**What is needed**
Copy every line that contains the string "their" from the entries below.

**Dataset excerpts**
=== Begin Enclosure ===

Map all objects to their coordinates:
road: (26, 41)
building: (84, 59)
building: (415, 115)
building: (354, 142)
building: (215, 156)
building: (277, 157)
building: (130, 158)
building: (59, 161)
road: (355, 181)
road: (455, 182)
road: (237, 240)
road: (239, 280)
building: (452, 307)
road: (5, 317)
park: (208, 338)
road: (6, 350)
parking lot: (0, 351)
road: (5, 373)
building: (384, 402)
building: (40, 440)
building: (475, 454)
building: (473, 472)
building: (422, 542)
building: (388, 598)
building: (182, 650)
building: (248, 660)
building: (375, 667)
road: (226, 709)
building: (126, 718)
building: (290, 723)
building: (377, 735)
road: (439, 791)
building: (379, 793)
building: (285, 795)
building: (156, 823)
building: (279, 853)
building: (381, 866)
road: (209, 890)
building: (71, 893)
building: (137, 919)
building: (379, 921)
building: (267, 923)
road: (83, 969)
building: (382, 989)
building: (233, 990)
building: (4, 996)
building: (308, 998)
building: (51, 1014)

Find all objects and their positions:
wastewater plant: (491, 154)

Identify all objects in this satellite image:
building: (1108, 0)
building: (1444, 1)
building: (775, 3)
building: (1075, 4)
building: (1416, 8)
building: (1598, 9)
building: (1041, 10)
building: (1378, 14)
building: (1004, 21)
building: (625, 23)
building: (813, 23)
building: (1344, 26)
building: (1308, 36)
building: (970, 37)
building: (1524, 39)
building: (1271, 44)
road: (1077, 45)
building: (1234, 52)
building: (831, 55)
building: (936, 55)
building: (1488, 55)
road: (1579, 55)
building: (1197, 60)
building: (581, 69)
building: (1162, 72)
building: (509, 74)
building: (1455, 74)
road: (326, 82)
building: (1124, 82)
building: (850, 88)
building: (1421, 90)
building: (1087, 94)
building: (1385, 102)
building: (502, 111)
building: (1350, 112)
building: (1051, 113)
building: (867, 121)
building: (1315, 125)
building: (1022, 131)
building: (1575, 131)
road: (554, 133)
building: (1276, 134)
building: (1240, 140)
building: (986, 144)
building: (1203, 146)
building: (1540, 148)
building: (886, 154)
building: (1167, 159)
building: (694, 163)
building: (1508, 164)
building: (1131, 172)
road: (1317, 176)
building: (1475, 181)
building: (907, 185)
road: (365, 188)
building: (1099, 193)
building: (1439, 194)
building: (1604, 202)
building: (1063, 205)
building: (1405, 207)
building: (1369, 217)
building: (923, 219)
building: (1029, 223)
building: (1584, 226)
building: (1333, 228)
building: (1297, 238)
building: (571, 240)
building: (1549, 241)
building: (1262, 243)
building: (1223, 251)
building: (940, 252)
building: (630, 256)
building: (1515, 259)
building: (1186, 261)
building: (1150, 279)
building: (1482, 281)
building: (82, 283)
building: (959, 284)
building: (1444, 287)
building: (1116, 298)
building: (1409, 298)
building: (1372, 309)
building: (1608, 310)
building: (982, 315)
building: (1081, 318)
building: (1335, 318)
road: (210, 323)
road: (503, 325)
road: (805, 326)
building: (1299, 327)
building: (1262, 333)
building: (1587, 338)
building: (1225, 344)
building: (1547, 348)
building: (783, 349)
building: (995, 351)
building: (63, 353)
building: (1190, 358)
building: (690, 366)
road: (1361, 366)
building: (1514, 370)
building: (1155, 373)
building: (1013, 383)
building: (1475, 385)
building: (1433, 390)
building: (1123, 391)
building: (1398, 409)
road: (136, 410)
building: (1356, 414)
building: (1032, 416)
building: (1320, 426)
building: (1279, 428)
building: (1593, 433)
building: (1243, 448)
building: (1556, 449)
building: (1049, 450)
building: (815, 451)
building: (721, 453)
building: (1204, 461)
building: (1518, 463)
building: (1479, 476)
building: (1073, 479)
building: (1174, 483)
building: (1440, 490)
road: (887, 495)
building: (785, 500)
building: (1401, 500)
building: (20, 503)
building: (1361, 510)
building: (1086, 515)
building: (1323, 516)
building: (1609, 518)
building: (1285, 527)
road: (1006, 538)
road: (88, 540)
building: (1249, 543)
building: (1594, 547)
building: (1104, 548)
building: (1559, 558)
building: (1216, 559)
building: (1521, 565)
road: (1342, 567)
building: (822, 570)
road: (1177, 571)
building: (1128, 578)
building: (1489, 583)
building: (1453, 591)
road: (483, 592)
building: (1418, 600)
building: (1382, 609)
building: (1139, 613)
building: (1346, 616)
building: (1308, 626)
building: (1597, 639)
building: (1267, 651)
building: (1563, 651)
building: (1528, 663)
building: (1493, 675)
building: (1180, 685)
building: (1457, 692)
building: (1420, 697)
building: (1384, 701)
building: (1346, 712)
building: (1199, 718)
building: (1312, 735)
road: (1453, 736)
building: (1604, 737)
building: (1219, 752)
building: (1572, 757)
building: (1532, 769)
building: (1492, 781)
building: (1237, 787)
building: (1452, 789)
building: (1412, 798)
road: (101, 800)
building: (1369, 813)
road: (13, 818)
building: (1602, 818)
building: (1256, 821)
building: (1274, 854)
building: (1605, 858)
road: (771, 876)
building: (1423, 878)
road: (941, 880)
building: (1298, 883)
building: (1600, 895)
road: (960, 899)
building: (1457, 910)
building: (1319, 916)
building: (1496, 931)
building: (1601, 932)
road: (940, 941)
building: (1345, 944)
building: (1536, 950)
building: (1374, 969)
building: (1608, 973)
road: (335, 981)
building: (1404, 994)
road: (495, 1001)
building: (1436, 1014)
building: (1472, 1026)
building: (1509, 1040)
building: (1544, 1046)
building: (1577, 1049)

=== End Enclosure ===

**Output**
Map all objects to their coordinates:
Find all objects and their positions:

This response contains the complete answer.